**STATED GOAL**
Pick out each line below that contains the string "grace" and copy it.

══ GIVEN RECORDS ══

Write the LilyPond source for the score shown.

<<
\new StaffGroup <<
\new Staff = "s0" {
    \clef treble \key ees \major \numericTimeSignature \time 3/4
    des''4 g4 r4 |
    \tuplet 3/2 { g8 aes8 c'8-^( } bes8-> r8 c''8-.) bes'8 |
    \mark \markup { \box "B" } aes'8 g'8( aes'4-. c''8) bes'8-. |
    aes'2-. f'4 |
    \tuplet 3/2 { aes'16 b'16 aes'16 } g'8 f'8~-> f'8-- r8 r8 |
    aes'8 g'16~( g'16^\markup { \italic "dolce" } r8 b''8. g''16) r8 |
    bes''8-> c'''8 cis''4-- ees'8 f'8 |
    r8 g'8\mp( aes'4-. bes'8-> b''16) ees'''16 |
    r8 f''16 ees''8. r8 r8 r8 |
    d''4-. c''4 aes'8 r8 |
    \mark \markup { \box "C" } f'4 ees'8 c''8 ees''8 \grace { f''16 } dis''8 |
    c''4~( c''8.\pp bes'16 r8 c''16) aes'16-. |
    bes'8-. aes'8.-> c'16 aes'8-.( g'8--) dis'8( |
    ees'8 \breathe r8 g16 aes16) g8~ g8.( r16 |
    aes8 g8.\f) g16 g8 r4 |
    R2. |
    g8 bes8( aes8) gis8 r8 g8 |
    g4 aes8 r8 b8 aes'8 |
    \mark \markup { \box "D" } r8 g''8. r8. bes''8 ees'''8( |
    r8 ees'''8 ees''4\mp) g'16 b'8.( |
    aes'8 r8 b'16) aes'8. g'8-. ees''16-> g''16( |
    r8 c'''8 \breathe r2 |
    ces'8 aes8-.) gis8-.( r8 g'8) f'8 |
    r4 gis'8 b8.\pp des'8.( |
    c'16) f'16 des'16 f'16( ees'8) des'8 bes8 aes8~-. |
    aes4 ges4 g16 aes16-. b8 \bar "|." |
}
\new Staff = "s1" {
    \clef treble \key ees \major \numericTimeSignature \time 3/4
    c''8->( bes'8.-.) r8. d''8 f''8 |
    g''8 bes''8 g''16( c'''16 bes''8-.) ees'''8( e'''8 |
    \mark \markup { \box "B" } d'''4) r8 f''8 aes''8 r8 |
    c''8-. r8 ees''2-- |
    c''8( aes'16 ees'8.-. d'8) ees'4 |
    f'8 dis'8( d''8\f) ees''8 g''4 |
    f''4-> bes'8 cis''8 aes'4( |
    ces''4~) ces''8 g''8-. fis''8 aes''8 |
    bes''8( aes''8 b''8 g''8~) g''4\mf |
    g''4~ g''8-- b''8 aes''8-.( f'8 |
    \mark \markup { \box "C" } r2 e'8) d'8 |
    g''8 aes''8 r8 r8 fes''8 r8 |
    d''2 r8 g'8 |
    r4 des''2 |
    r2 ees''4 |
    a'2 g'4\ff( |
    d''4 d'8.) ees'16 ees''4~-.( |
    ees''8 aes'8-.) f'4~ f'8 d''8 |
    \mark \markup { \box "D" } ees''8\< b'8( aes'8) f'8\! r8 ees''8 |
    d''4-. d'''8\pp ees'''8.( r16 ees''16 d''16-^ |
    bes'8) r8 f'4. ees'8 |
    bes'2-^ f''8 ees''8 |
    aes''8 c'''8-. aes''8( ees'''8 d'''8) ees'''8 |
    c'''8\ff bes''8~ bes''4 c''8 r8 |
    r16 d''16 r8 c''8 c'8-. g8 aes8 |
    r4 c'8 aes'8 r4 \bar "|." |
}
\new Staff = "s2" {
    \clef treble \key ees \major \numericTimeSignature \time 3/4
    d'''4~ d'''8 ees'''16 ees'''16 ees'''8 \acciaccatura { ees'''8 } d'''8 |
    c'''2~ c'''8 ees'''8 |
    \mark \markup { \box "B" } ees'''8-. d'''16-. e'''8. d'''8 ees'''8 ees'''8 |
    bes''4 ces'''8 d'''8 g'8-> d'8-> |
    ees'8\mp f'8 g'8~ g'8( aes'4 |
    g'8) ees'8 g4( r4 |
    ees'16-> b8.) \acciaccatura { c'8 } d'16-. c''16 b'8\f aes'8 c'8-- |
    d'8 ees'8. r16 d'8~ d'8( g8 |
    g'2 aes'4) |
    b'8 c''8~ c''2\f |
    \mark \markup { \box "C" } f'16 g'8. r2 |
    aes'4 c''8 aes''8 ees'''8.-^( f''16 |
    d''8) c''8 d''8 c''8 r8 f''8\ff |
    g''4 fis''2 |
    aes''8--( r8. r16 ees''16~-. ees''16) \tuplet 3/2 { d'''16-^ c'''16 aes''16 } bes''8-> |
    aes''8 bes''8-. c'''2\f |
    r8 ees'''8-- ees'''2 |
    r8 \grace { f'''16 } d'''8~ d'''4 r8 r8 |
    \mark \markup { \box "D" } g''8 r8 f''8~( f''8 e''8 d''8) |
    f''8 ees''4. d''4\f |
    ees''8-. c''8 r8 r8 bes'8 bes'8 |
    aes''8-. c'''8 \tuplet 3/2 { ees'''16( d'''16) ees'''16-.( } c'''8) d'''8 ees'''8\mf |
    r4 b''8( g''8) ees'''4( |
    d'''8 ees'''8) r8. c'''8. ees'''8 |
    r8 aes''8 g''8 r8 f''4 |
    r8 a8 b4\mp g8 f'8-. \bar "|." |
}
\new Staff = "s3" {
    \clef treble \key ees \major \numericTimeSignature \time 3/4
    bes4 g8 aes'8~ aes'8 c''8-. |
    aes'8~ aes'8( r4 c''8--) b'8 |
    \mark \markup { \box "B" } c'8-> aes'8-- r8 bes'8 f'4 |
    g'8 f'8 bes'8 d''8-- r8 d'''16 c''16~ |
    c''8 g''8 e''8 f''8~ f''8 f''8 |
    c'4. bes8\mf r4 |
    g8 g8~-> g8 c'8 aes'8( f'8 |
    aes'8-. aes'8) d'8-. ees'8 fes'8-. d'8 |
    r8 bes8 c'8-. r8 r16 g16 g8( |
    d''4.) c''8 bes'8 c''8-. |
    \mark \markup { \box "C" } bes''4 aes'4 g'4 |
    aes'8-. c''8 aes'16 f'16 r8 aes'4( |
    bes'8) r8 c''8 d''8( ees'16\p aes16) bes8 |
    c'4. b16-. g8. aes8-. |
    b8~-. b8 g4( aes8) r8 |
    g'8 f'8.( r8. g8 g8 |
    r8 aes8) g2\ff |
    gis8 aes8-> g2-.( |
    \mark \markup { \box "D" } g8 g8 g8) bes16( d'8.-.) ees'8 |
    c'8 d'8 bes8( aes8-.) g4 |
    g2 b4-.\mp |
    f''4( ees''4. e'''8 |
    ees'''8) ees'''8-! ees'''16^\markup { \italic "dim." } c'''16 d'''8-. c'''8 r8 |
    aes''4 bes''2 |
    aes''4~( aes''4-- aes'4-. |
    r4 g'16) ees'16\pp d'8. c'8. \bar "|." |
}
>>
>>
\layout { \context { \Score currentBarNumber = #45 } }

═══

**EXERCISE RESULT**
    \mark \markup { \box "C" } f'4 ees'8 c''8 ees''8 \grace { f''16 } dis''8 |
    r8 \grace { f'''16 } d'''8~ d'''4 r8 r8 |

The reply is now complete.